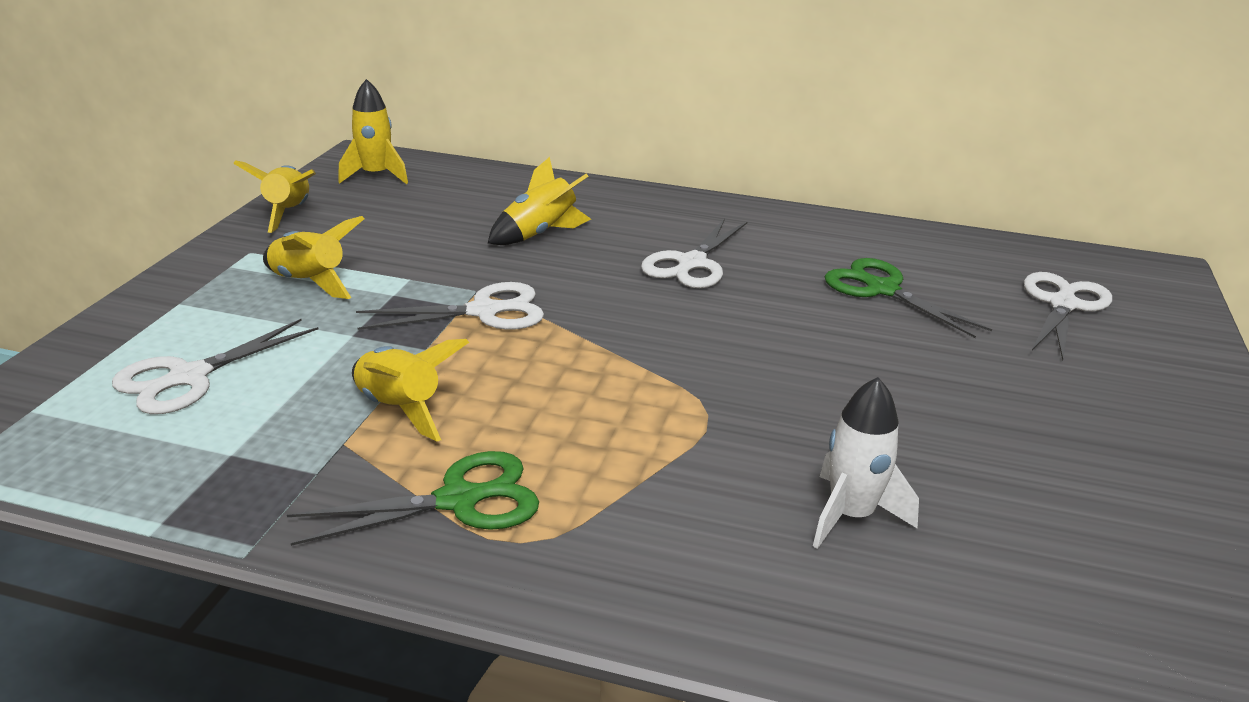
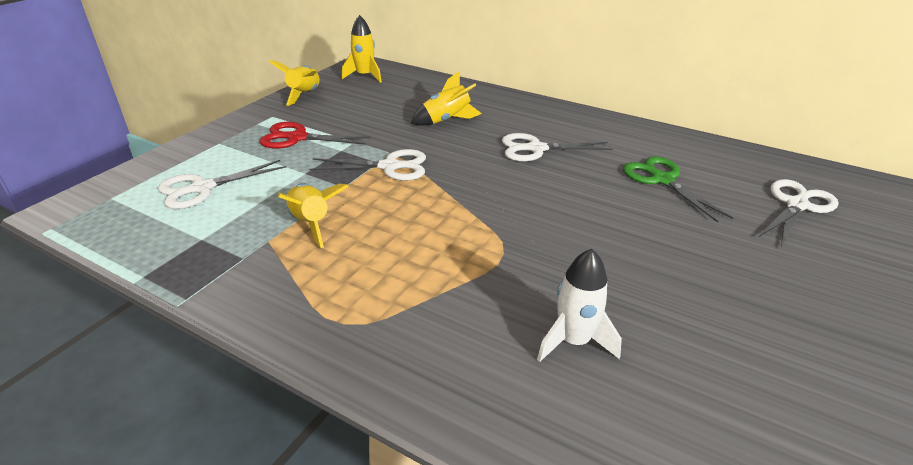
camera: 15 degrees right, 5 degrees up
(310, 282) = (297, 138): yellow rocket -> red scissors
(460, 500) = (319, 289): green scissors -> none
(691, 264) = (536, 149): white scissors -> white scissors turned 45 degrees clockwise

# # # #

*WHAT TO DO*. In which lines of the material above does the string "scissors" occur? Copy them all.

*TASK RESPONSE*.
(310, 282) = (297, 138): yellow rocket -> red scissors
(460, 500) = (319, 289): green scissors -> none
(691, 264) = (536, 149): white scissors -> white scissors turned 45 degrees clockwise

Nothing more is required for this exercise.